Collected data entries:
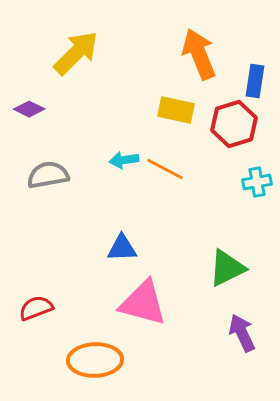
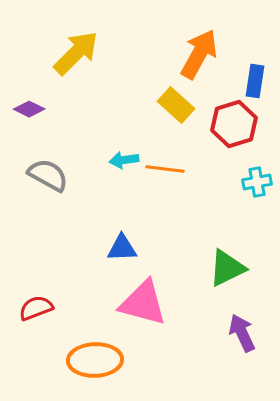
orange arrow: rotated 51 degrees clockwise
yellow rectangle: moved 5 px up; rotated 30 degrees clockwise
orange line: rotated 21 degrees counterclockwise
gray semicircle: rotated 39 degrees clockwise
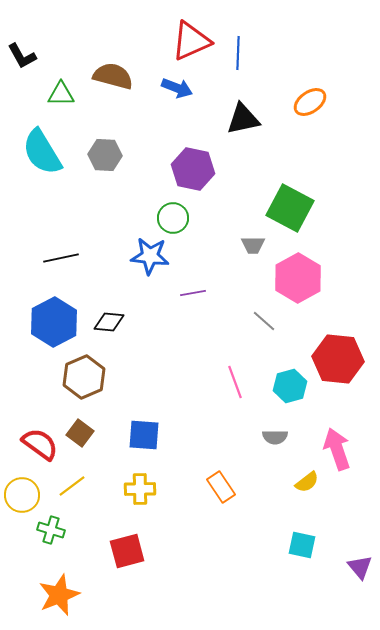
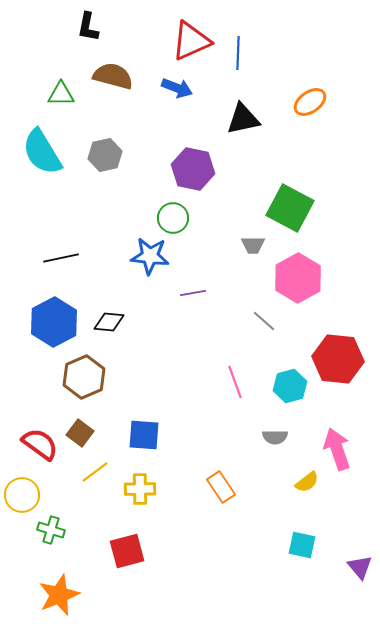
black L-shape: moved 66 px right, 29 px up; rotated 40 degrees clockwise
gray hexagon: rotated 16 degrees counterclockwise
yellow line: moved 23 px right, 14 px up
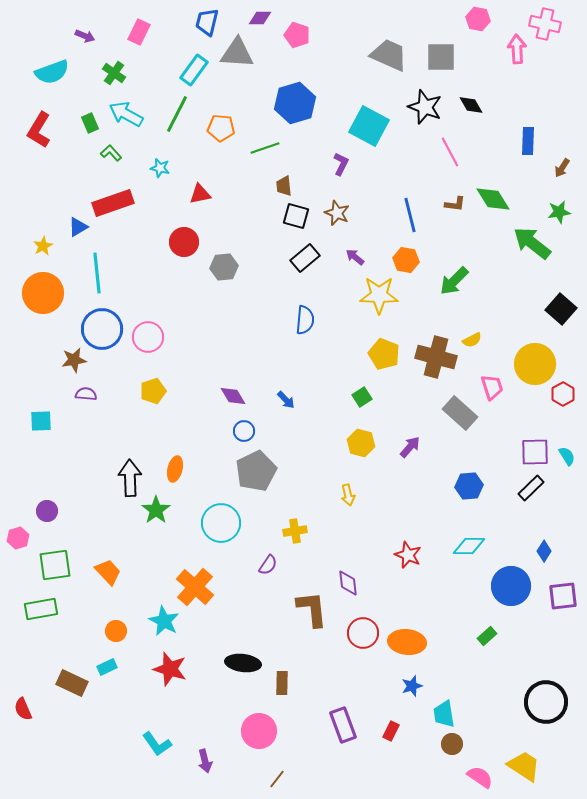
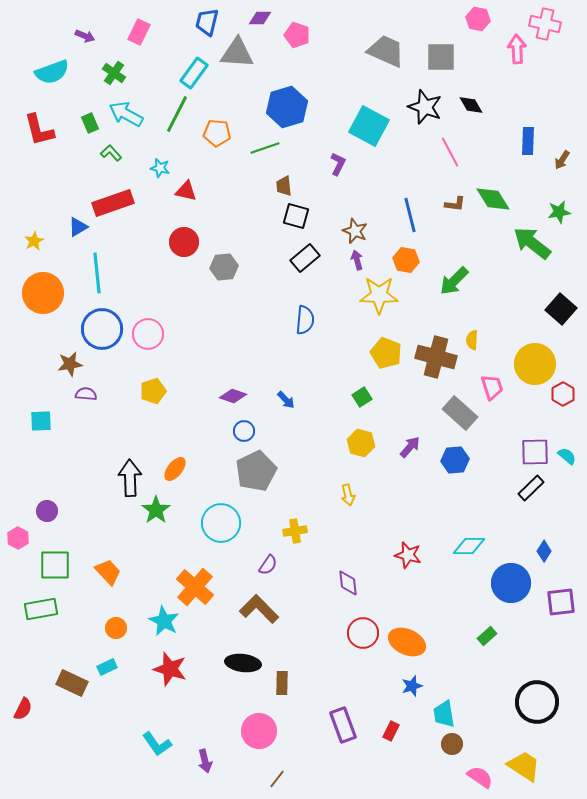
gray trapezoid at (389, 55): moved 3 px left, 4 px up
cyan rectangle at (194, 70): moved 3 px down
blue hexagon at (295, 103): moved 8 px left, 4 px down
orange pentagon at (221, 128): moved 4 px left, 5 px down
red L-shape at (39, 130): rotated 45 degrees counterclockwise
purple L-shape at (341, 164): moved 3 px left
brown arrow at (562, 168): moved 8 px up
red triangle at (200, 194): moved 14 px left, 3 px up; rotated 25 degrees clockwise
brown star at (337, 213): moved 18 px right, 18 px down
yellow star at (43, 246): moved 9 px left, 5 px up
purple arrow at (355, 257): moved 2 px right, 3 px down; rotated 36 degrees clockwise
pink circle at (148, 337): moved 3 px up
yellow semicircle at (472, 340): rotated 120 degrees clockwise
yellow pentagon at (384, 354): moved 2 px right, 1 px up
brown star at (74, 360): moved 4 px left, 4 px down
purple diamond at (233, 396): rotated 40 degrees counterclockwise
cyan semicircle at (567, 456): rotated 18 degrees counterclockwise
orange ellipse at (175, 469): rotated 25 degrees clockwise
blue hexagon at (469, 486): moved 14 px left, 26 px up
pink hexagon at (18, 538): rotated 15 degrees counterclockwise
red star at (408, 555): rotated 8 degrees counterclockwise
green square at (55, 565): rotated 8 degrees clockwise
blue circle at (511, 586): moved 3 px up
purple square at (563, 596): moved 2 px left, 6 px down
brown L-shape at (312, 609): moved 53 px left; rotated 39 degrees counterclockwise
orange circle at (116, 631): moved 3 px up
orange ellipse at (407, 642): rotated 18 degrees clockwise
black circle at (546, 702): moved 9 px left
red semicircle at (23, 709): rotated 130 degrees counterclockwise
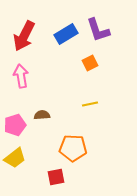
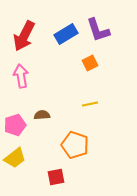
orange pentagon: moved 2 px right, 3 px up; rotated 16 degrees clockwise
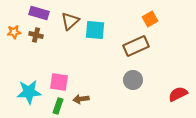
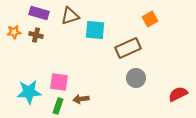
brown triangle: moved 5 px up; rotated 24 degrees clockwise
brown rectangle: moved 8 px left, 2 px down
gray circle: moved 3 px right, 2 px up
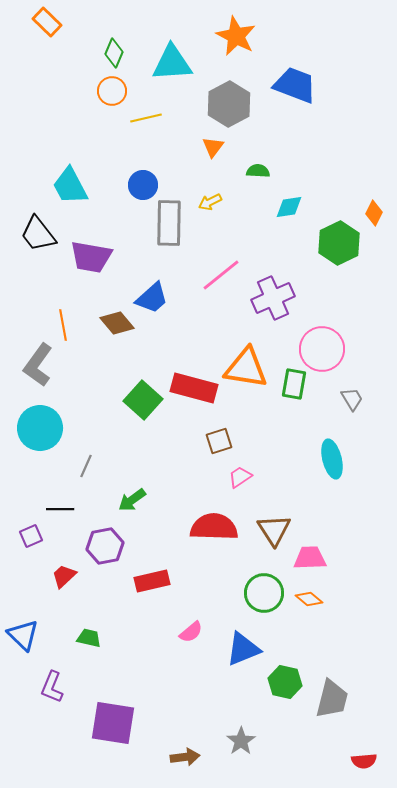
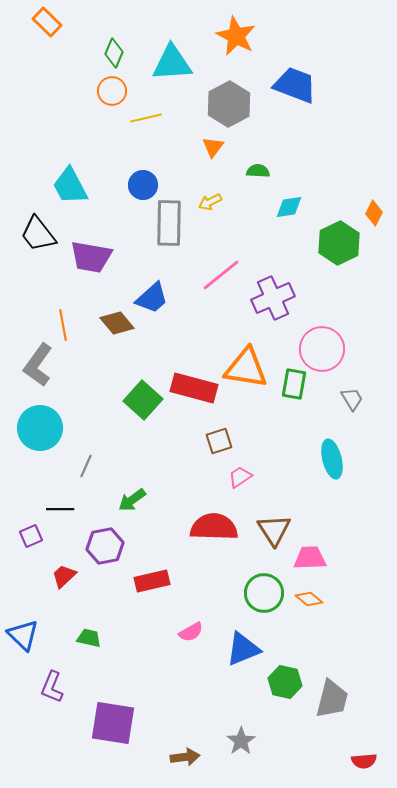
pink semicircle at (191, 632): rotated 10 degrees clockwise
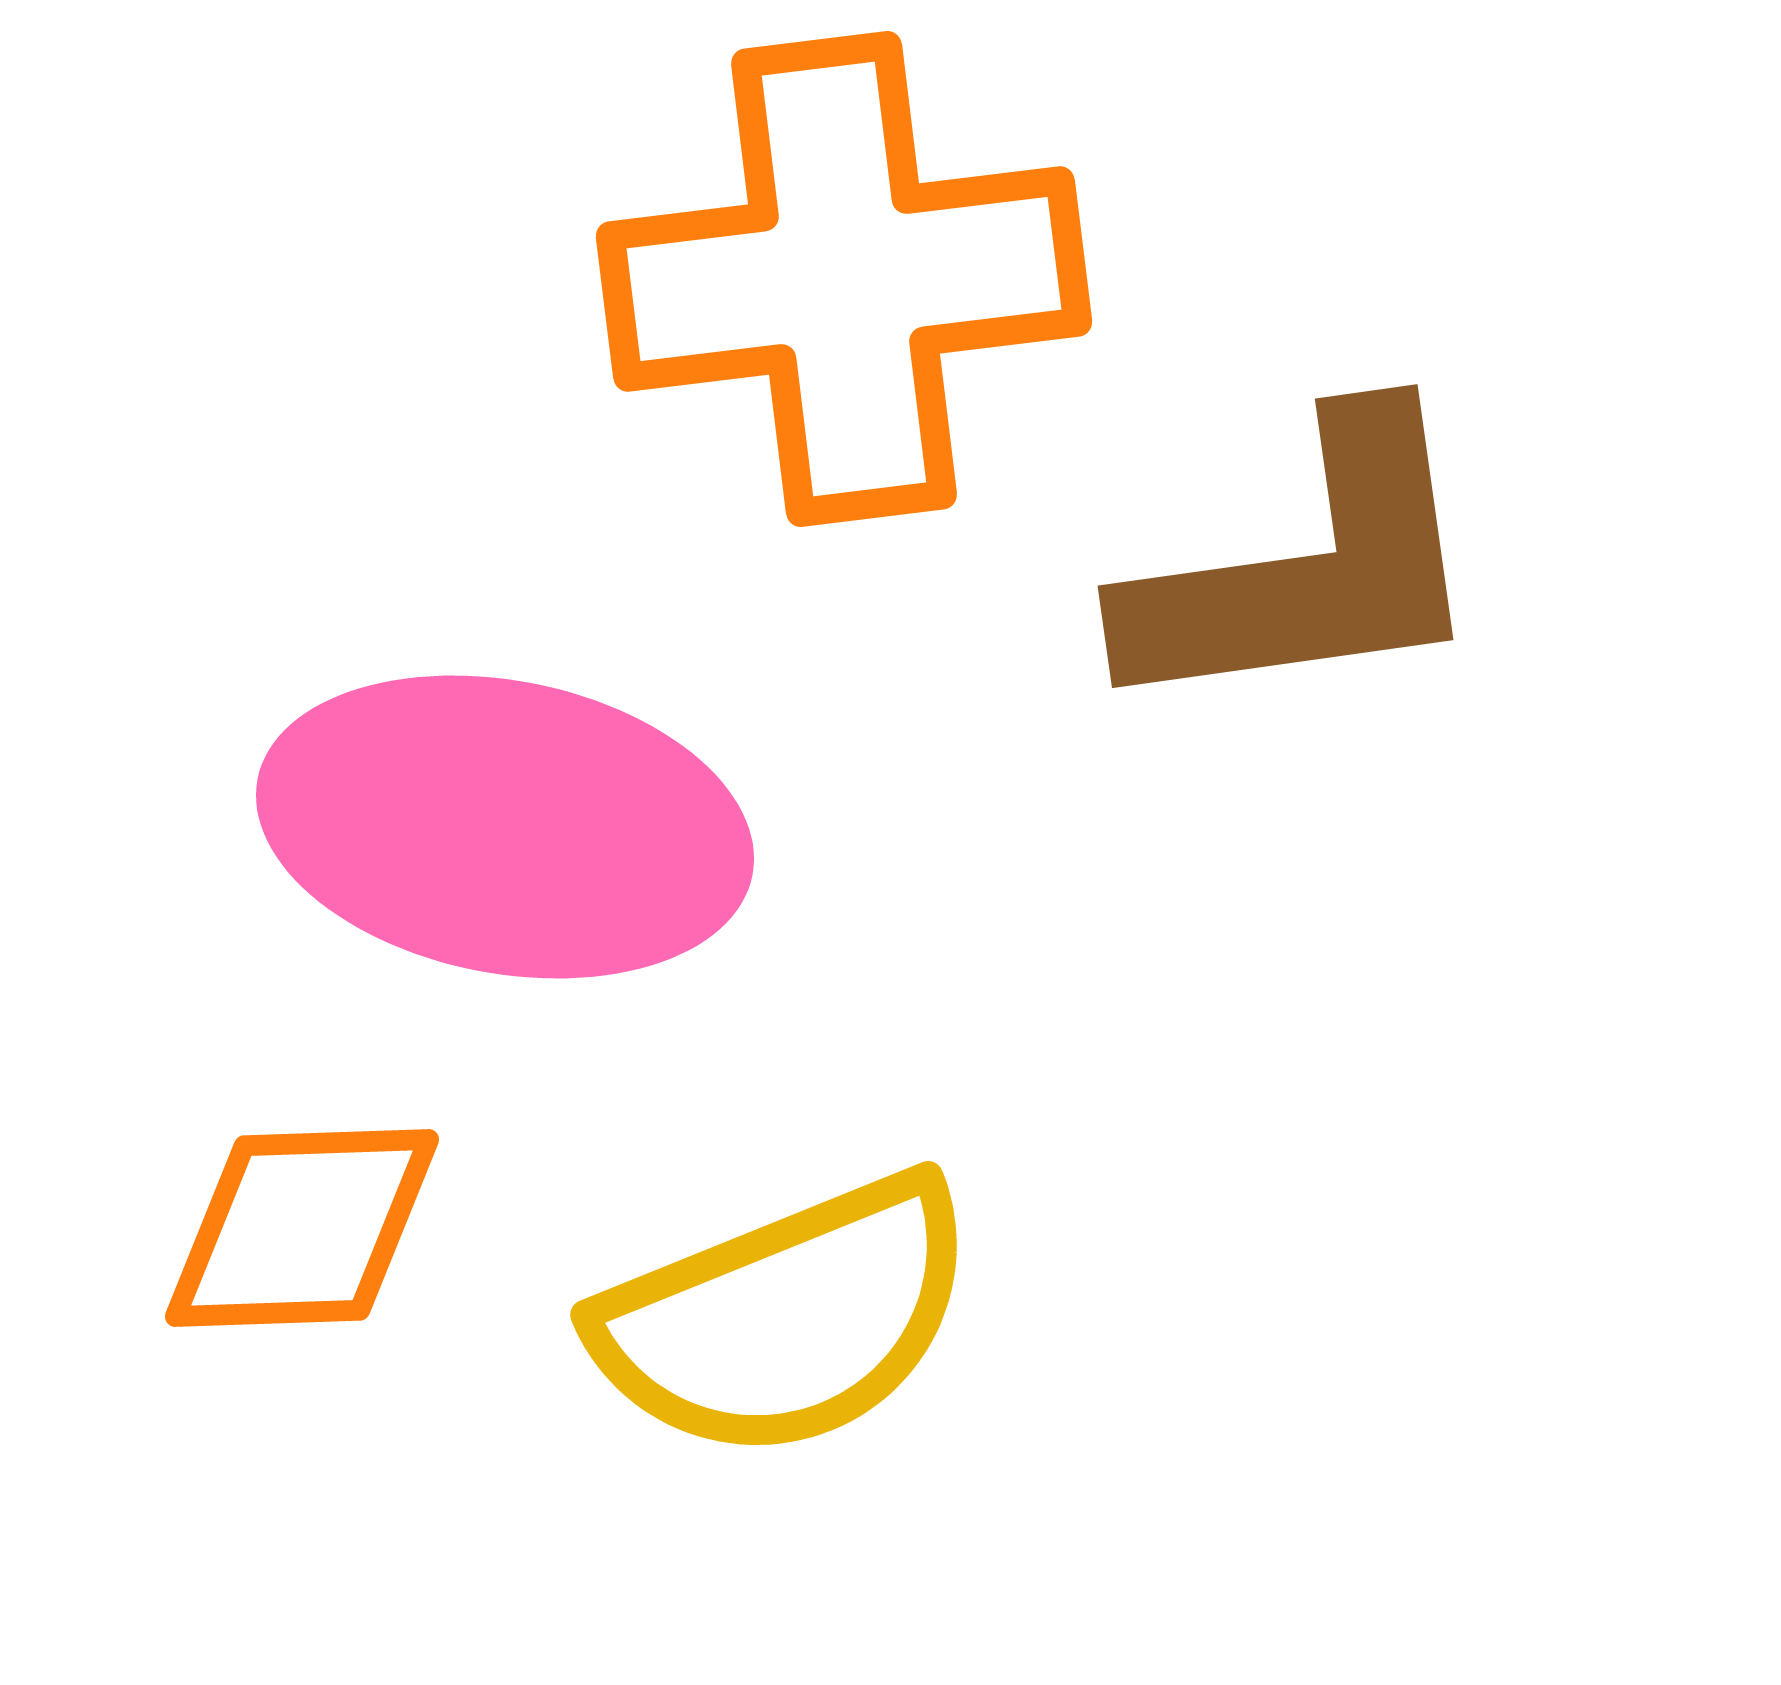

#### Set task:
Copy the lines from the start of the records up to and including the line with "yellow line: moved 23 px right, 14 px up", leaving out the pictures.

#### Problem solution:
orange arrow: rotated 51 degrees clockwise
yellow rectangle: moved 5 px up; rotated 30 degrees clockwise
orange line: rotated 21 degrees counterclockwise
gray semicircle: rotated 39 degrees clockwise
black L-shape: moved 66 px right, 29 px up; rotated 40 degrees clockwise
gray hexagon: rotated 16 degrees counterclockwise
yellow line: moved 23 px right, 14 px up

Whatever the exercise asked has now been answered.